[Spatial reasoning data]
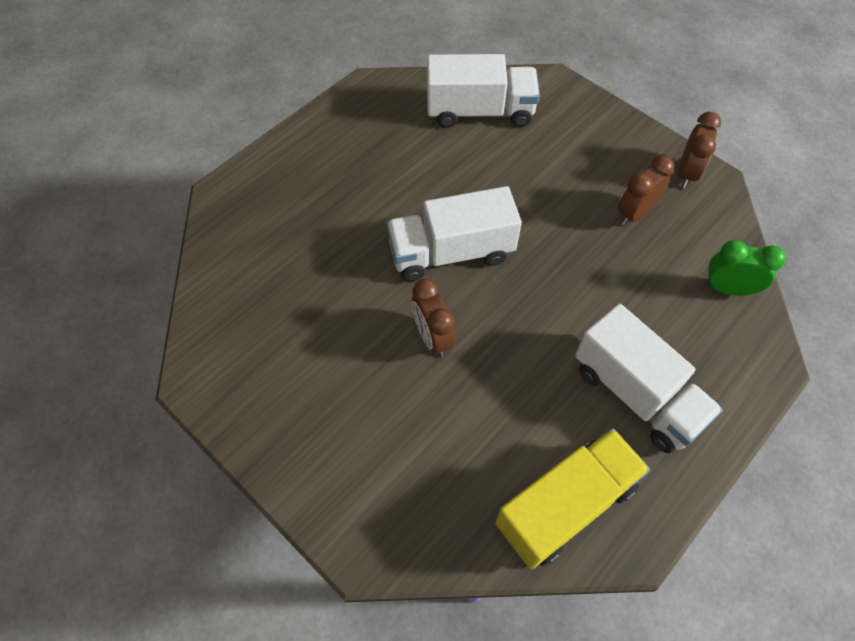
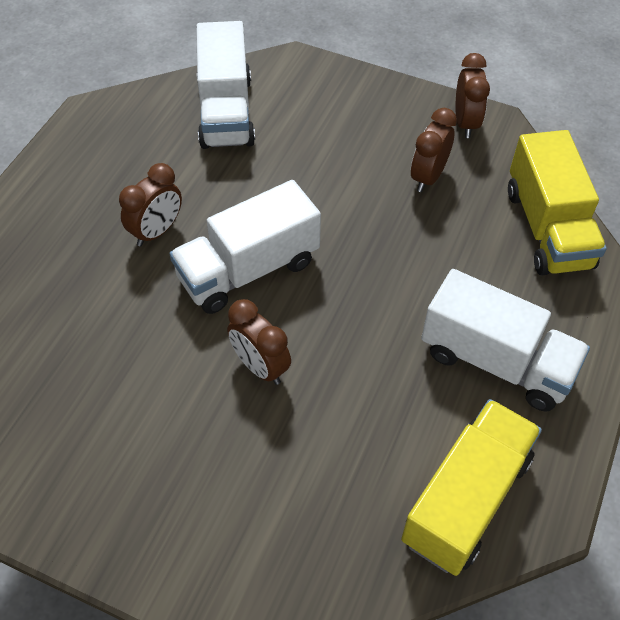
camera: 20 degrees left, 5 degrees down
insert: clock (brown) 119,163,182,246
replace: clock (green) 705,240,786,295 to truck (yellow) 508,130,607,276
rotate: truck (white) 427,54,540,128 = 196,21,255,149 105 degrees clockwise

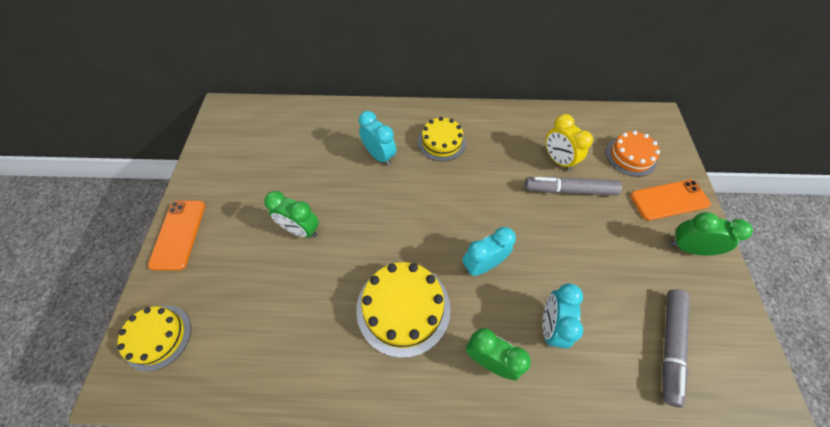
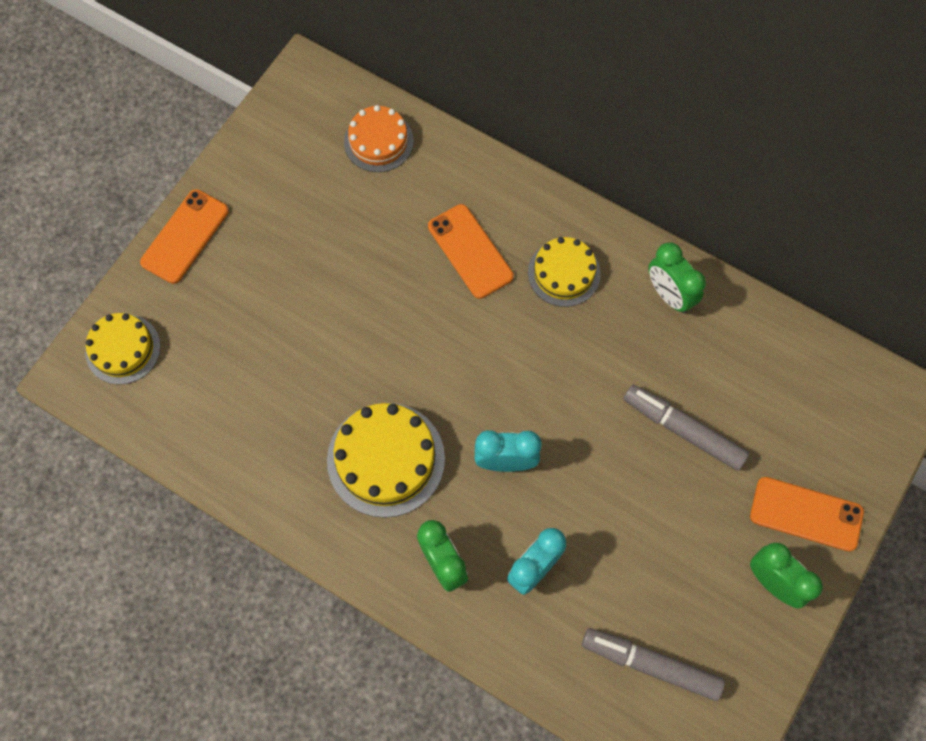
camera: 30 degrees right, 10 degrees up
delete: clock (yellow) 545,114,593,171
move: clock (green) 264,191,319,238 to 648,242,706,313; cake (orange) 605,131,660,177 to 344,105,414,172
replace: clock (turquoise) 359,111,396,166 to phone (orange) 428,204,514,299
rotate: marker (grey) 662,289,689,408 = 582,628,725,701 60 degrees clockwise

▸ Directions
Exactness is what counts here: copy each entry as given and omit its pictures.

▸ Response
camera: 20 degrees left, 5 degrees down
insert: clock (brown) 119,163,182,246
replace: clock (green) 705,240,786,295 to truck (yellow) 508,130,607,276
rotate: truck (white) 427,54,540,128 = 196,21,255,149 105 degrees clockwise

camera: 30 degrees right, 10 degrees up
delete: clock (yellow) 545,114,593,171
move: clock (green) 264,191,319,238 to 648,242,706,313; cake (orange) 605,131,660,177 to 344,105,414,172
replace: clock (turquoise) 359,111,396,166 to phone (orange) 428,204,514,299
rotate: marker (grey) 662,289,689,408 = 582,628,725,701 60 degrees clockwise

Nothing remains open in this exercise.